TASK OBJECTIVE: Leave the pictures out and write out the rest of the listing word for word.

GIVEN RECORDS:
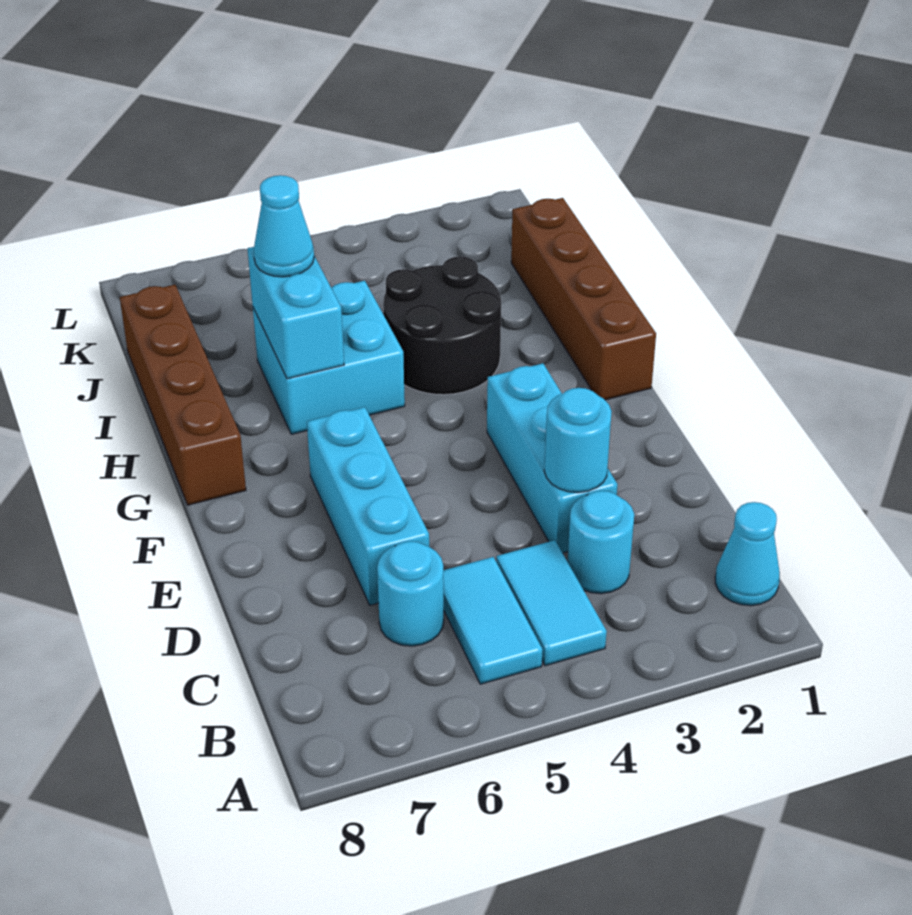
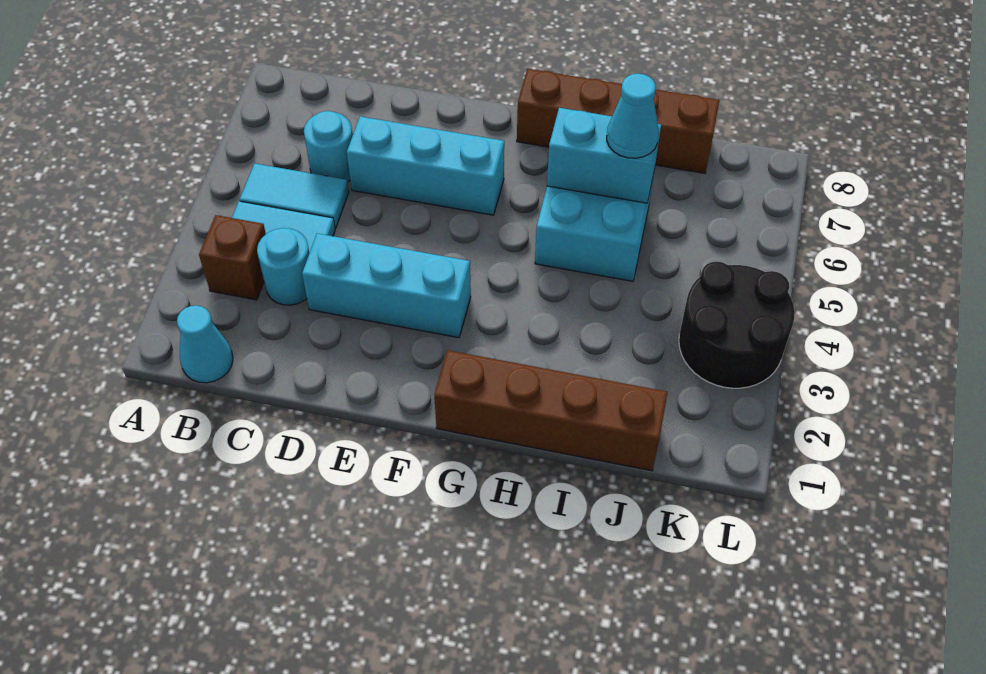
none -> brown brick B3 level 1
cyan round brick D3 level 2 -> none
black round brick H3:I4 level 1 -> black round brick K3:L4 level 1

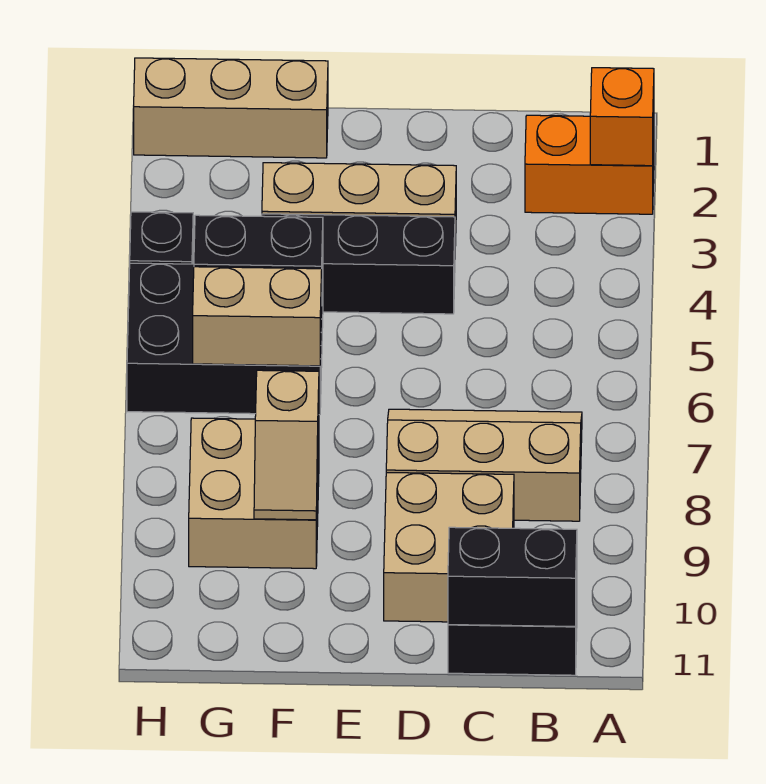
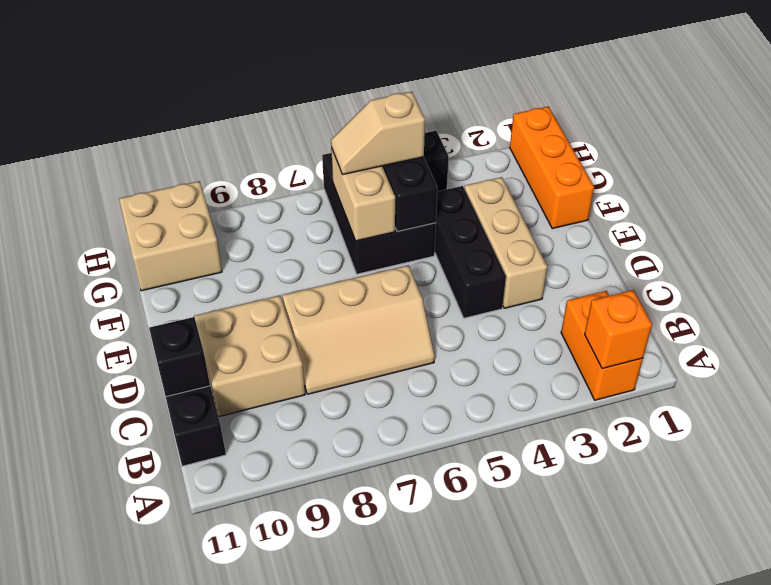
tan slope B7:D8 level 1 top 8 -> tan slope C6:D8 level 1 top D
black brick B11:C11 level 2 -> black brick C11 level 2
tan brick F1:H1 level 1 -> orange brick F1:H1 level 1
tan brick F8:G9 level 1 -> tan brick G10:H11 level 1
tan slope F8:F9 level 2 top 8 -> tan slope G5:G6 level 3 top 5

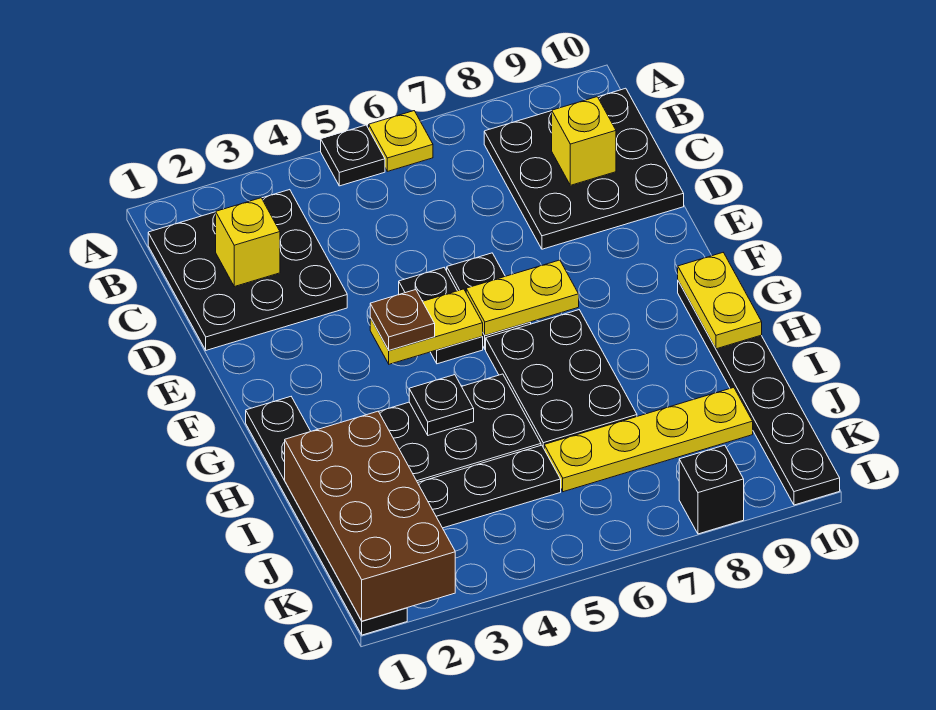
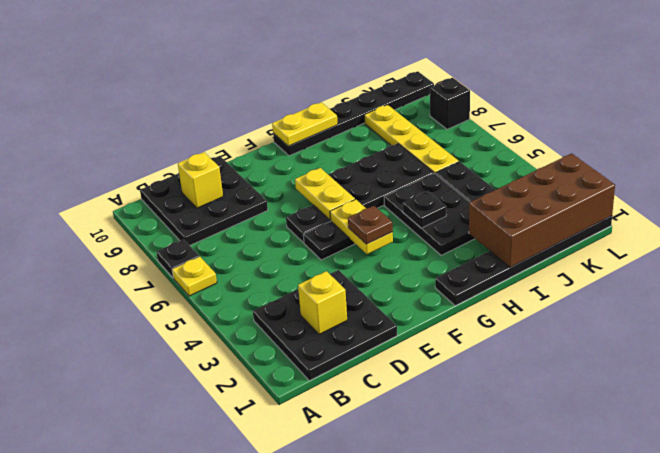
black plate A5 level 1 -> black plate A7 level 1

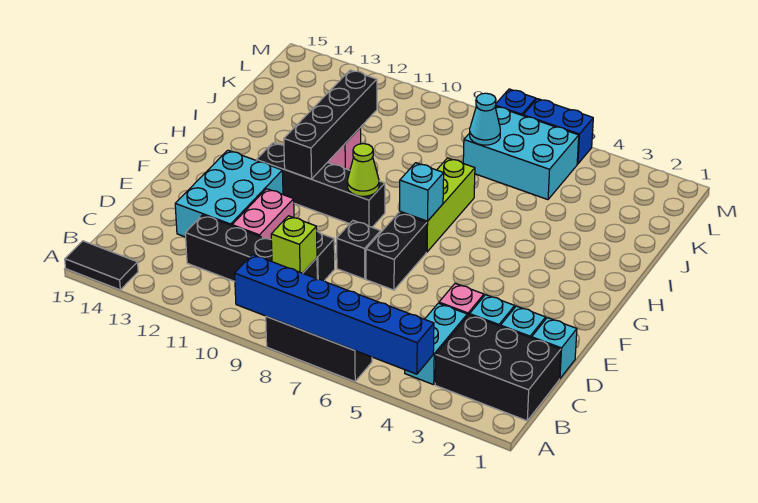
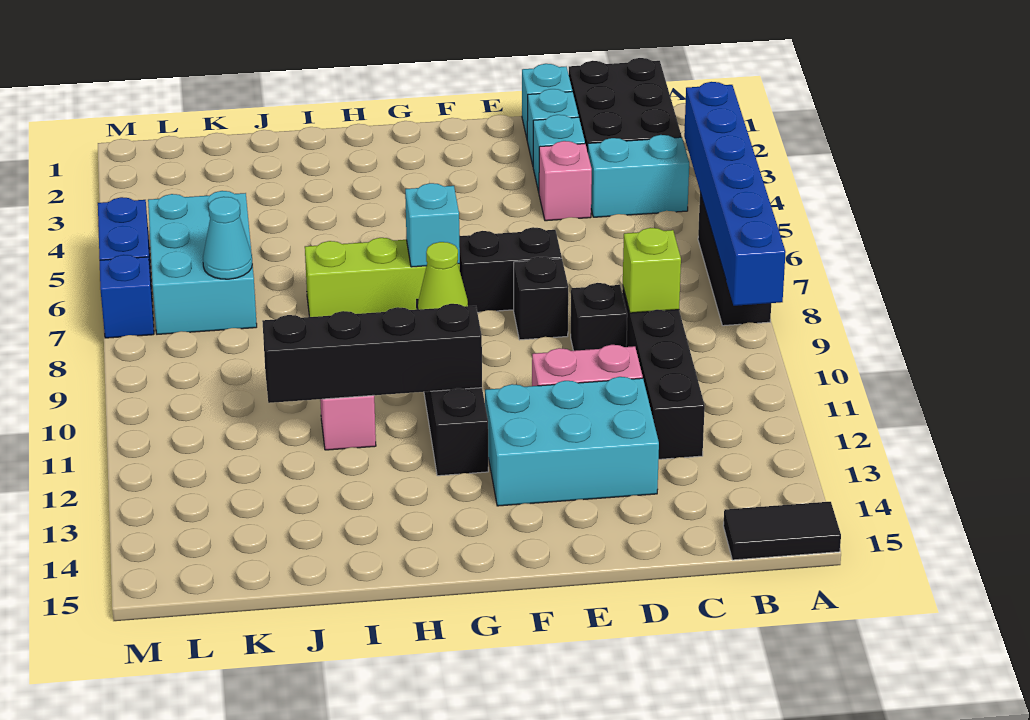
black tile A14:A15 level 1 -> black tile A15:B15 level 1

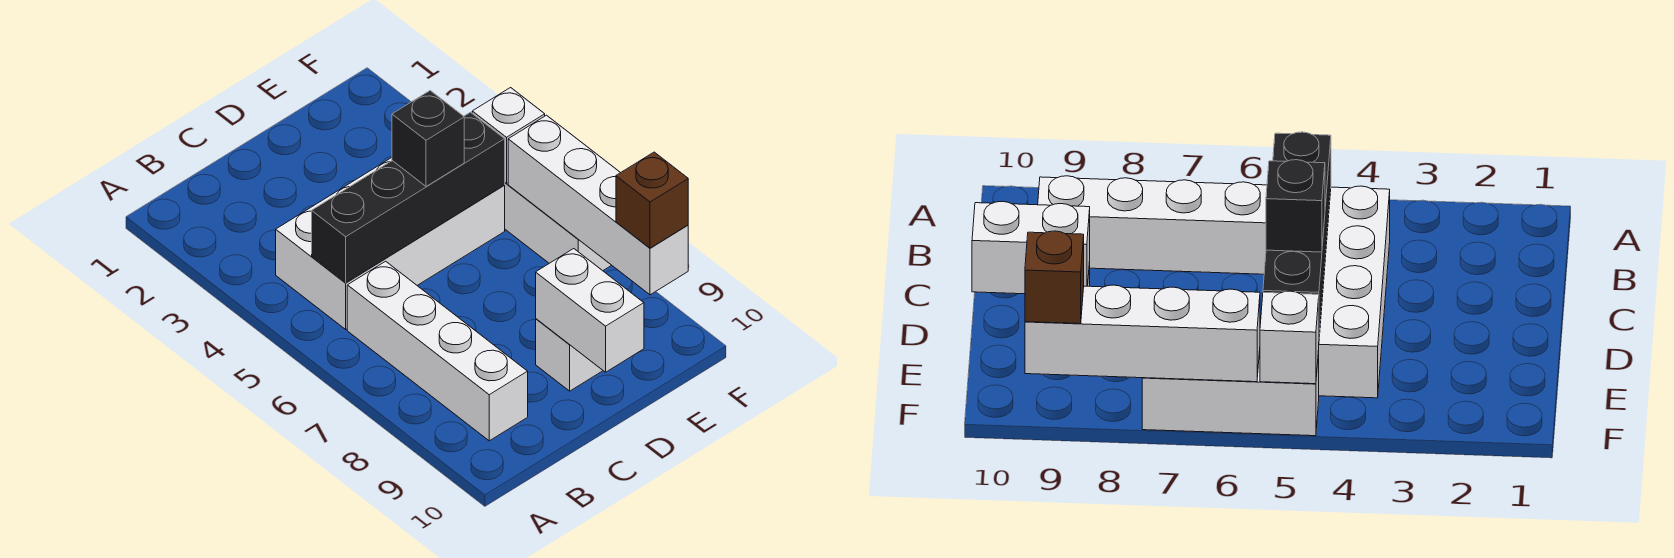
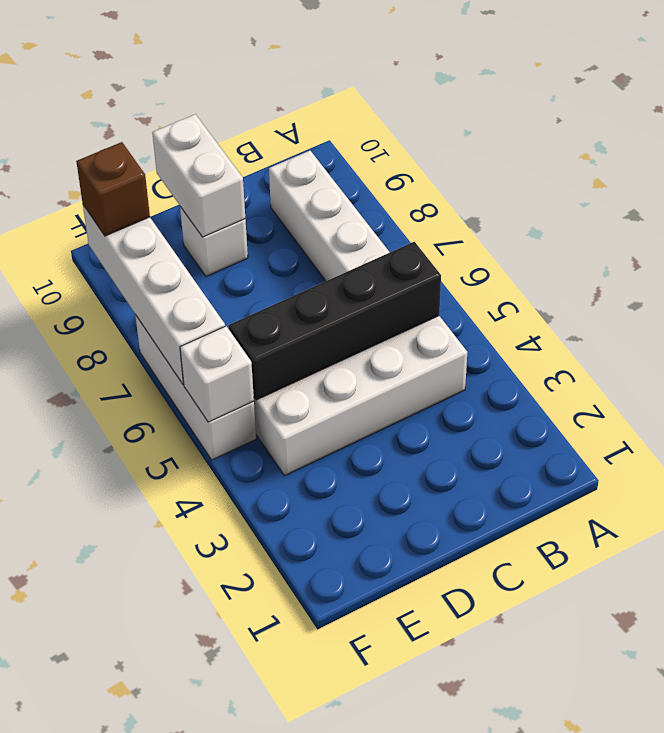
black brick D5 level 3 -> none

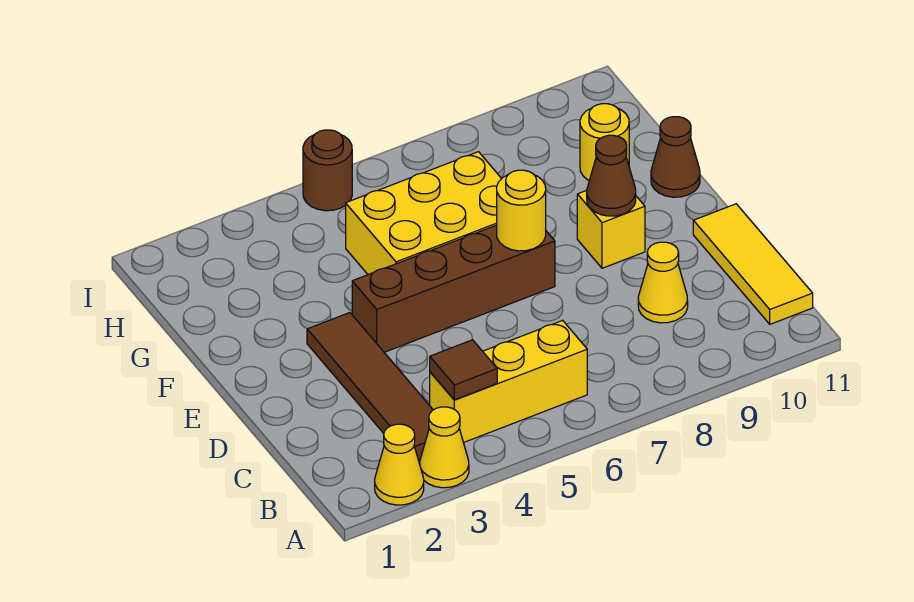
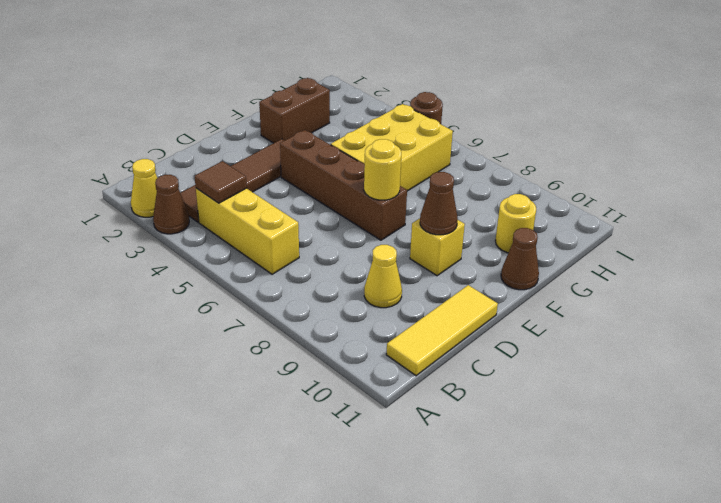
yellow cone A3 level 1 -> brown cone A3 level 1
none -> brown brick F2:G2 level 1
yellow brick F5:G7 level 1 -> yellow brick F5:H6 level 1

WRITTEN RESPONSE:
none -> brown brick B3 level 1
cyan round brick D3 level 2 -> none
black round brick H3:I4 level 1 -> black round brick K3:L4 level 1

tan slope B7:D8 level 1 top 8 -> tan slope C6:D8 level 1 top D
black brick B11:C11 level 2 -> black brick C11 level 2
tan brick F1:H1 level 1 -> orange brick F1:H1 level 1
tan brick F8:G9 level 1 -> tan brick G10:H11 level 1
tan slope F8:F9 level 2 top 8 -> tan slope G5:G6 level 3 top 5

black plate A5 level 1 -> black plate A7 level 1

black tile A14:A15 level 1 -> black tile A15:B15 level 1

black brick D5 level 3 -> none

yellow cone A3 level 1 -> brown cone A3 level 1
none -> brown brick F2:G2 level 1
yellow brick F5:G7 level 1 -> yellow brick F5:H6 level 1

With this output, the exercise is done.